---------- DATA SHOWN ----------

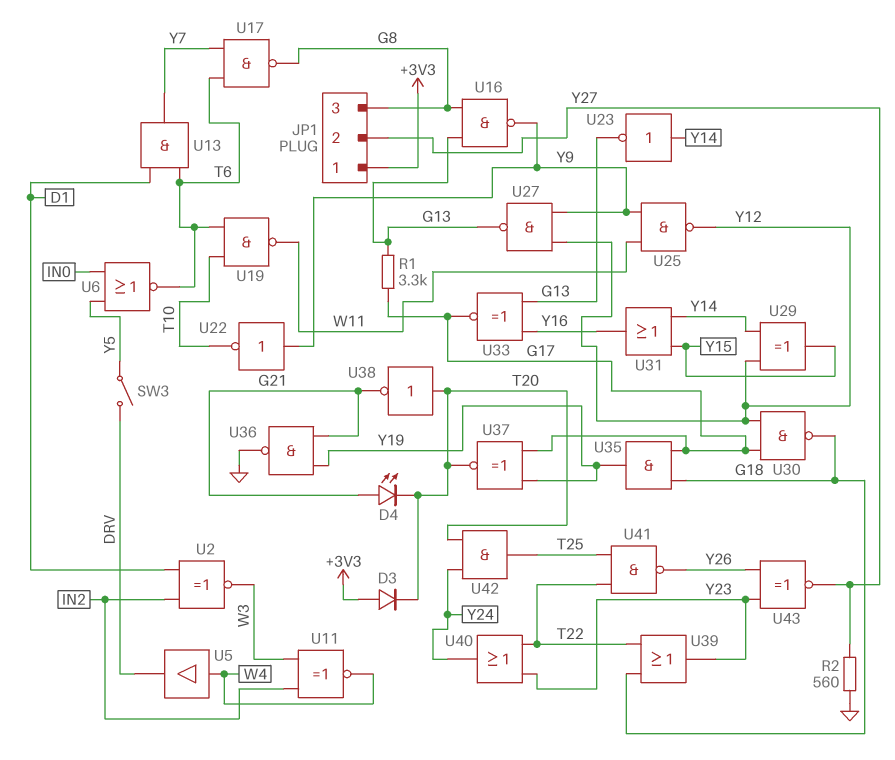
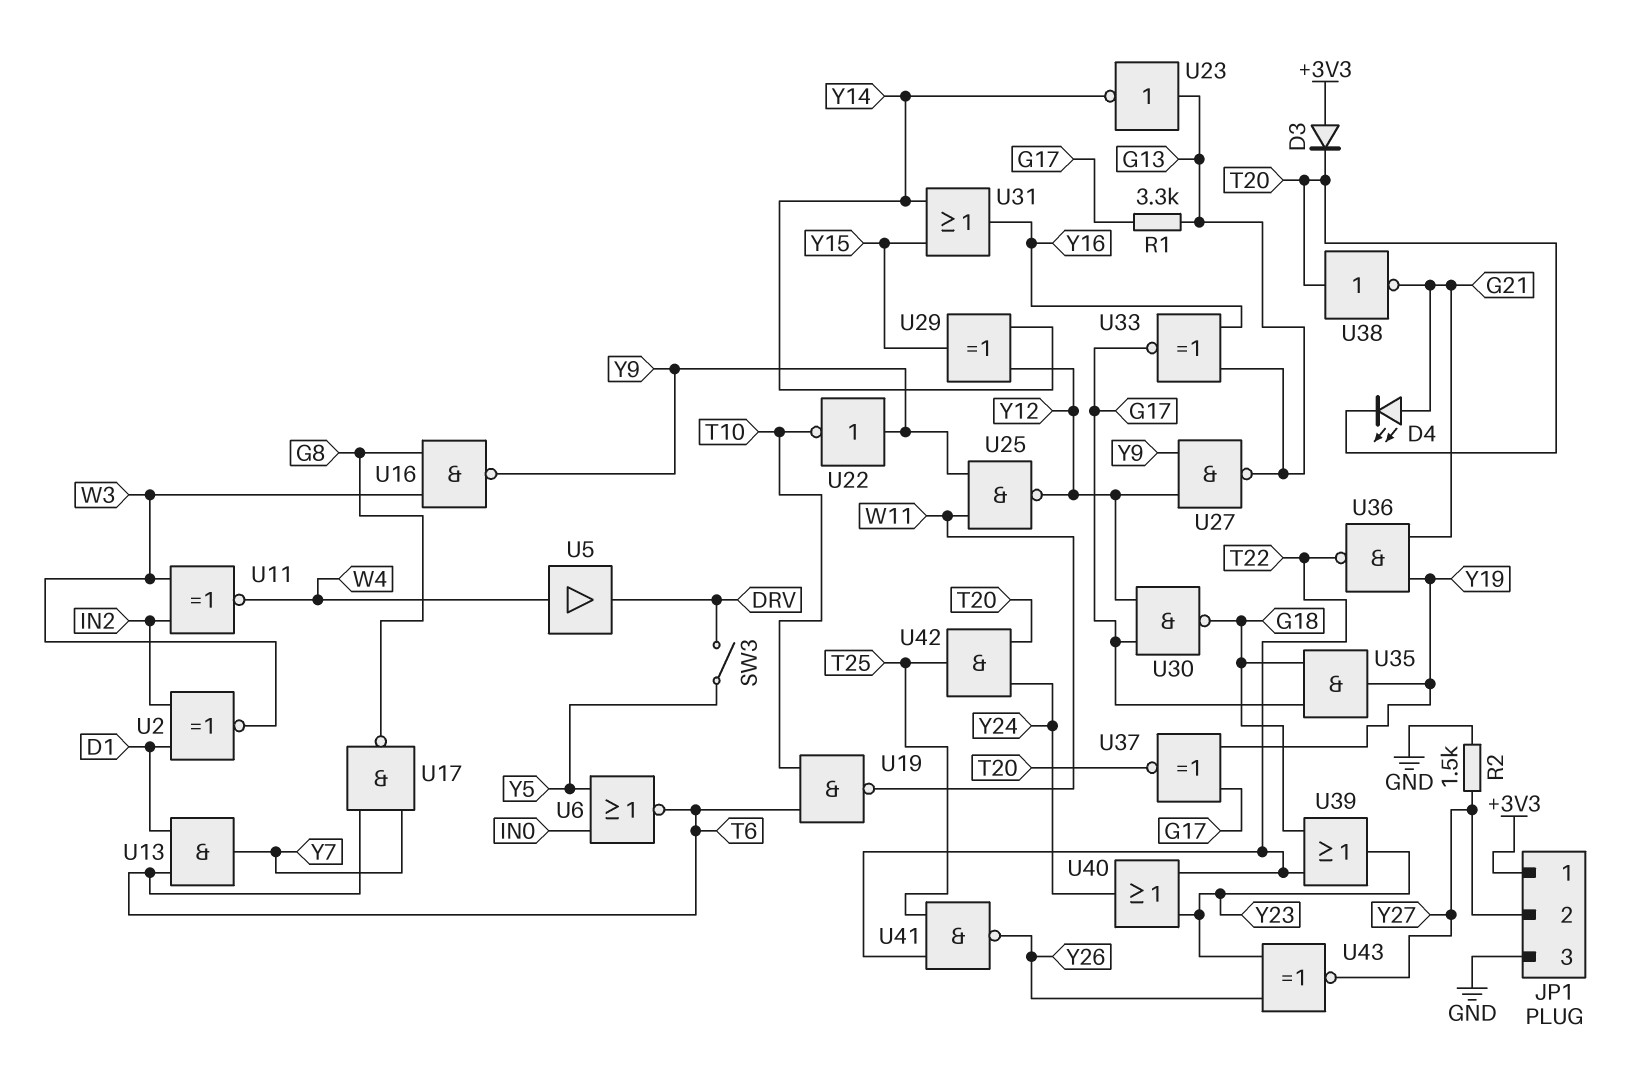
JP1 pin 3: G8 -> GND
R2: 560 (GND, Y27) -> 1.5k (GND, Y27)
U16: NAND (in G8, in G13, out Y9) -> NAND (in G8, in W3, out Y9)
U23: NOT (in Y14, out G13) -> NOT (in G13, out Y14)
U36: NAND (in G21, in Y19, out GND) -> NAND (in G21, in Y19, out T22)

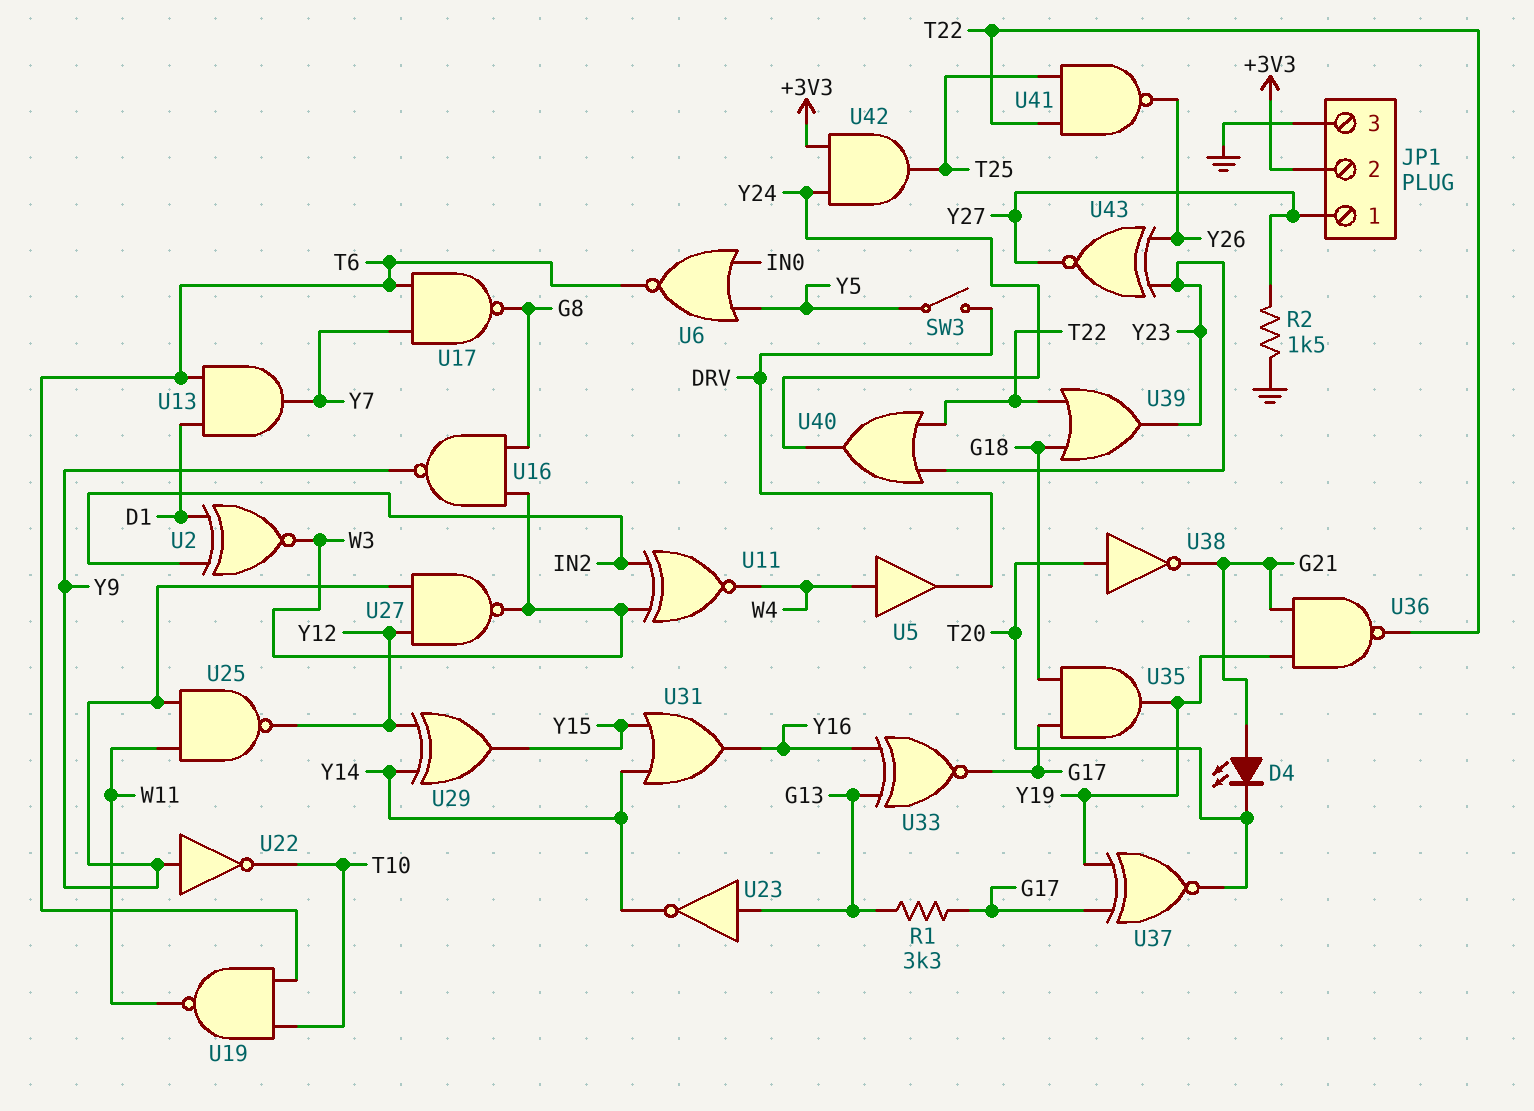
D3: diode (A +3V3, K T20) -> none
JP1 pin 1: +3V3 -> Y27
JP1 pin 2: Y27 -> +3V3
U27: NAND (in Y9, in Y12, out G13) -> NAND (in Y9, in Y12, out W3)
U30: NAND (in G17, in Y12, out G18) -> none
U42: AND (in T20, in Y24, out T25) -> AND (in +3V3, in Y24, out T25)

----------

§ **WHAT TO PRODUCE**: Up to and including the last line of the records above, print exactly every line from the one that contains "JP1 pin 2: Y27 -> +3V3" onward.

§ **EXERCISE SOLUTION**:
JP1 pin 2: Y27 -> +3V3
U27: NAND (in Y9, in Y12, out G13) -> NAND (in Y9, in Y12, out W3)
U30: NAND (in G17, in Y12, out G18) -> none
U42: AND (in T20, in Y24, out T25) -> AND (in +3V3, in Y24, out T25)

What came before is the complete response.